## Task prompt
Each line with the string "diode" is to be copied from the records below.

[Stored data Boundary: Start]

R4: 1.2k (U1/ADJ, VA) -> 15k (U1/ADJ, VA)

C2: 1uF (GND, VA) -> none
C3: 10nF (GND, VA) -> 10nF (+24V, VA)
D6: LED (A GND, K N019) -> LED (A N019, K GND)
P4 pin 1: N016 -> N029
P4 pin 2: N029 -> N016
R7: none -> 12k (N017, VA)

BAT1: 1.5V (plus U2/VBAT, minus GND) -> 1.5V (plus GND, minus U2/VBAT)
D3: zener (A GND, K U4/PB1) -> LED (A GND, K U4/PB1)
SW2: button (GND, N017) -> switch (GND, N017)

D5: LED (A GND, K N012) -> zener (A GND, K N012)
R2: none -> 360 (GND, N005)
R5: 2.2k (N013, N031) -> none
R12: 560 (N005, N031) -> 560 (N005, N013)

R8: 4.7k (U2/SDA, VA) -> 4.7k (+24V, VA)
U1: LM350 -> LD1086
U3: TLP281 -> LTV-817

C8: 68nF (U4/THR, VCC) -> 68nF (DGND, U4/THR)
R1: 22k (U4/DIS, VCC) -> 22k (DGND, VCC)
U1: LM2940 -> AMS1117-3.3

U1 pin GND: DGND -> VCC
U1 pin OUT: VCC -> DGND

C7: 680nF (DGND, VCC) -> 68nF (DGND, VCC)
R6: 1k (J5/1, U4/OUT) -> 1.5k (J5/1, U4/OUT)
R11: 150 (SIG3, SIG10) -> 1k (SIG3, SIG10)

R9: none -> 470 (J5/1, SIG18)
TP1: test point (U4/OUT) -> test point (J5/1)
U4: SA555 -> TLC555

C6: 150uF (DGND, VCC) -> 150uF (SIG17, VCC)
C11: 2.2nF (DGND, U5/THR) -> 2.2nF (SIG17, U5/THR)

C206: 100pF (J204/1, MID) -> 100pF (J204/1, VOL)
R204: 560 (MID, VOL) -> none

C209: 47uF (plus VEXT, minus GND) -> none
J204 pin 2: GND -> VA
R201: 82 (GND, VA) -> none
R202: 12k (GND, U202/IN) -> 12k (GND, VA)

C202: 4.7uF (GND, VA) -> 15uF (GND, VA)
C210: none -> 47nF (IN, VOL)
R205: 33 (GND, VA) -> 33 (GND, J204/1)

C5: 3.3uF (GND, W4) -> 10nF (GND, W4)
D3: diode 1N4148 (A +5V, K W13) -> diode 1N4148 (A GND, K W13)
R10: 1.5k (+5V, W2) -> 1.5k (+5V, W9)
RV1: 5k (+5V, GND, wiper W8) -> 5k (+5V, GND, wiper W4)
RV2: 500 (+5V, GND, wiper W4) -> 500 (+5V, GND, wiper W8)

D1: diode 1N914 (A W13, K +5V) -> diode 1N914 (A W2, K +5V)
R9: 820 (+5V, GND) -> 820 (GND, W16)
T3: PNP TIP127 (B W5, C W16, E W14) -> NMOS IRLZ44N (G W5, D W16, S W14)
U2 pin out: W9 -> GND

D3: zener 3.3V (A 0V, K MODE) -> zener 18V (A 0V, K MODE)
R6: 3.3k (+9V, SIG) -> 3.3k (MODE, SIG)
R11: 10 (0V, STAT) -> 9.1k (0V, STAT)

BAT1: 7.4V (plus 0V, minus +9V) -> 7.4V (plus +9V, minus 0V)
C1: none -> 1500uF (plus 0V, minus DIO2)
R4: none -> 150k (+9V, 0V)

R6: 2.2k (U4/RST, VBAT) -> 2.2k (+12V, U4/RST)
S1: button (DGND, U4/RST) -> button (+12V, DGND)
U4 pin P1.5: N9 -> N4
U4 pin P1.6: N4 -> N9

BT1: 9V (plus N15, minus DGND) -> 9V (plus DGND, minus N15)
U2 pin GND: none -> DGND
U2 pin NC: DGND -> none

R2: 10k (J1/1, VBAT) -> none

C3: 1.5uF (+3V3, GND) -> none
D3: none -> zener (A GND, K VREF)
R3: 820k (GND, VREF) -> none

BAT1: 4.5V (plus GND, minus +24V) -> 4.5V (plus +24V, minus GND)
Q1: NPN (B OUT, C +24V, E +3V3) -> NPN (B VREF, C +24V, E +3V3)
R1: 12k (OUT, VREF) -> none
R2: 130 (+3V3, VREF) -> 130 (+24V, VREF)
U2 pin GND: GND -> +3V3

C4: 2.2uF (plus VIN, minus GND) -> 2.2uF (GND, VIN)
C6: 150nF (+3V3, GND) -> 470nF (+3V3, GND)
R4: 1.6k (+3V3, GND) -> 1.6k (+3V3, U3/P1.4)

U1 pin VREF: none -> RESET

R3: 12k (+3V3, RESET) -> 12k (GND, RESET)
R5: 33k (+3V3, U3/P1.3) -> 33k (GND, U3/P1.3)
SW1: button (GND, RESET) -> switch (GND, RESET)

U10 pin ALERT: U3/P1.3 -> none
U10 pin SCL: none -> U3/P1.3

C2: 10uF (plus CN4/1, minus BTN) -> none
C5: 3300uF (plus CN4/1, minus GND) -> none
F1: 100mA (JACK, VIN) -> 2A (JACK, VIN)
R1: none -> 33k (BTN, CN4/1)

[Stored data Boundary: End]

## Problem solution
D3: diode 1N4148 (A +5V, K W13) -> diode 1N4148 (A GND, K W13)
D1: diode 1N914 (A W13, K +5V) -> diode 1N914 (A W2, K +5V)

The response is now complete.